*** Opening THE RECORDS ***

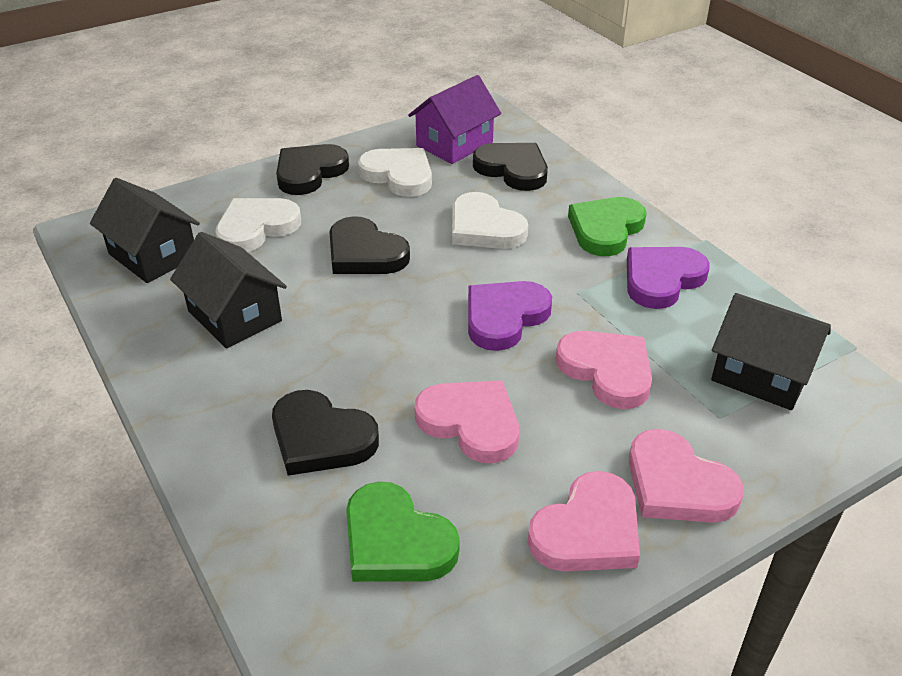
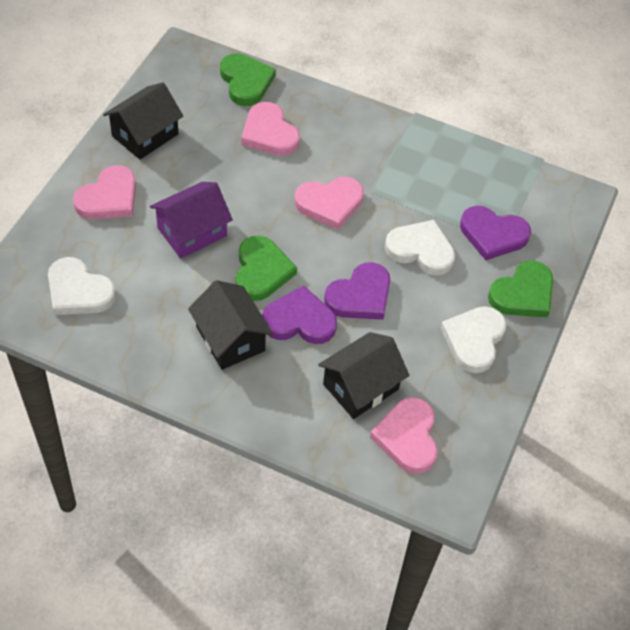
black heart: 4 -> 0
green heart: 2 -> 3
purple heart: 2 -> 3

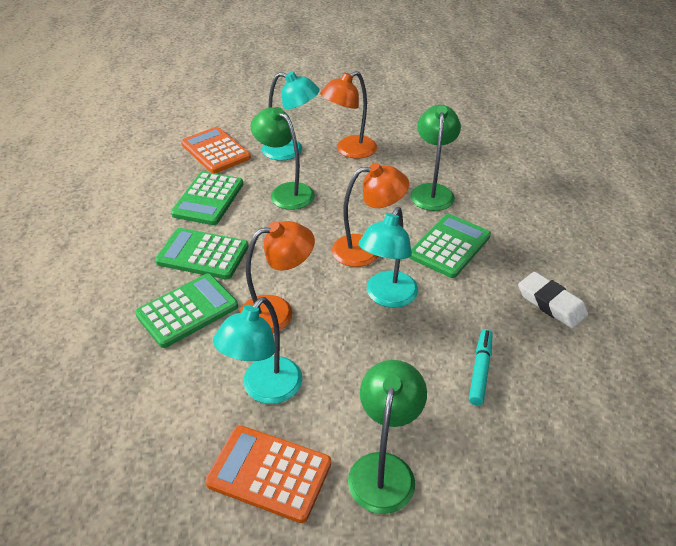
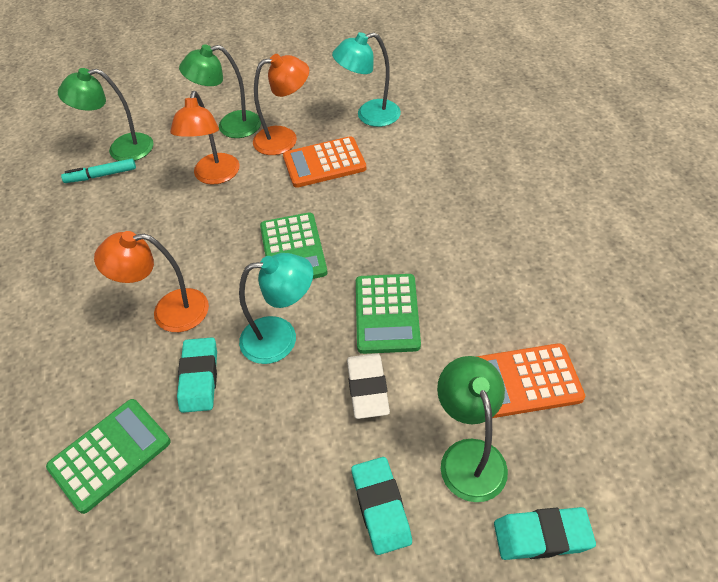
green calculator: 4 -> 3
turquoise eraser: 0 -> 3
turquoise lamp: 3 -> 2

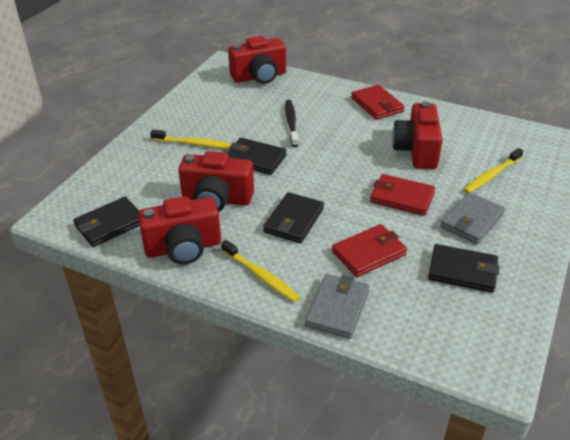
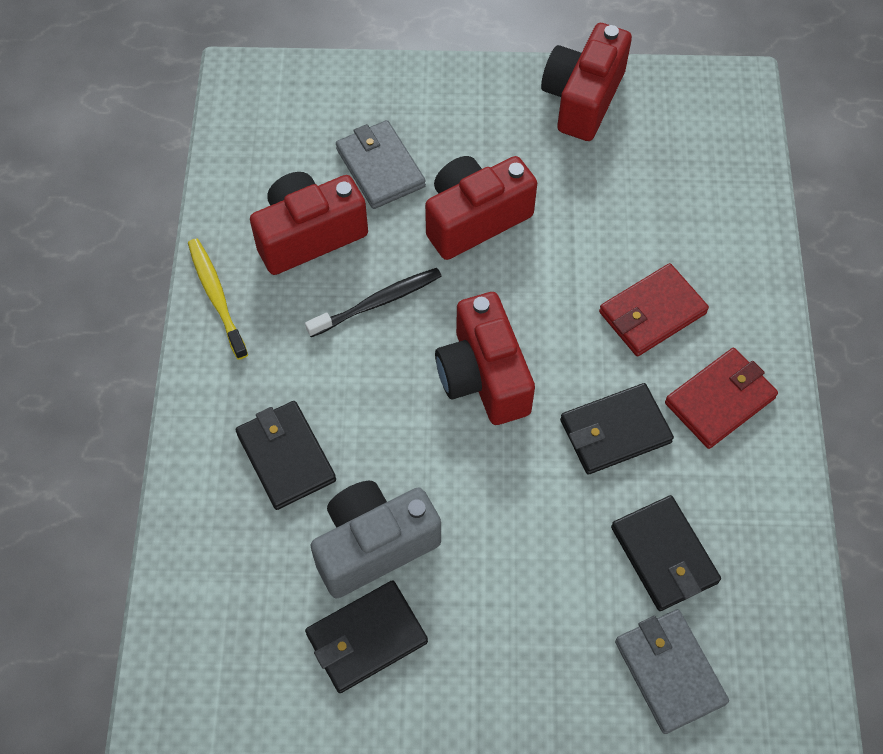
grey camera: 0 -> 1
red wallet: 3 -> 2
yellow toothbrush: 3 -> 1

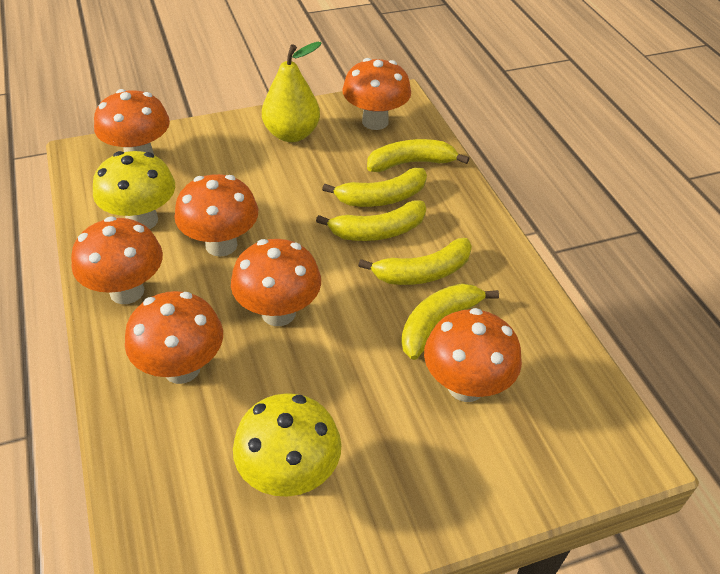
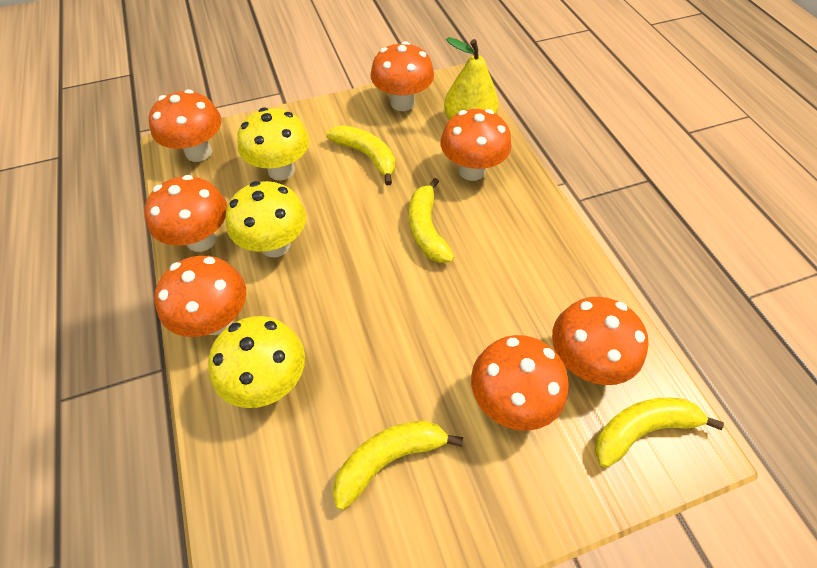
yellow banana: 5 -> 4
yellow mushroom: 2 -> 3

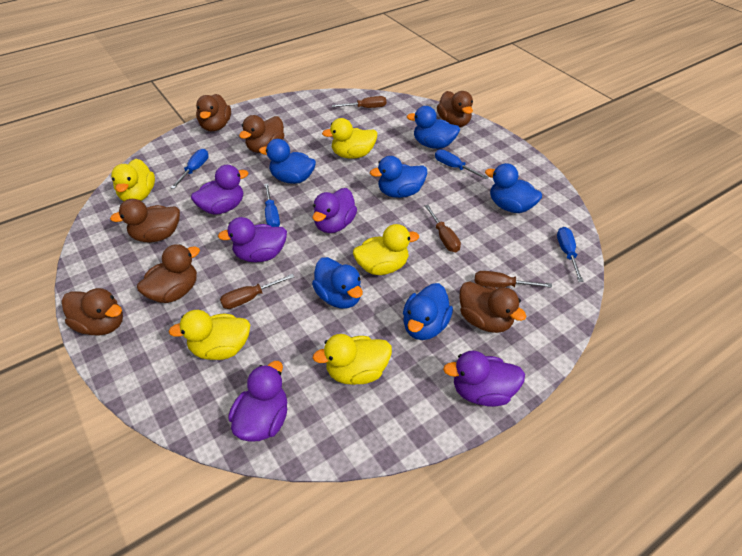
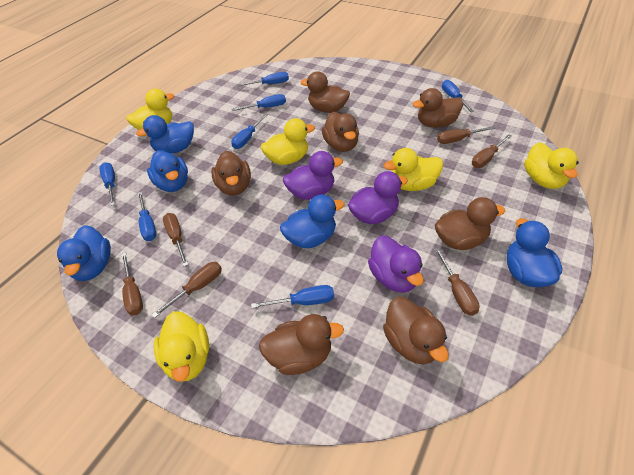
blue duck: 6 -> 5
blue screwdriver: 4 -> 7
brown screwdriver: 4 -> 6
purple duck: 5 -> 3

*** Closing THE RECORDS ***

— WHAT TO DO —
Please return only the lines running from the line with "yellow mushroom: 2 -> 3" to the final line of the data, both included, exactly and without any pictures.

— RESPONSE —
yellow mushroom: 2 -> 3

blue duck: 6 -> 5
blue screwdriver: 4 -> 7
brown screwdriver: 4 -> 6
purple duck: 5 -> 3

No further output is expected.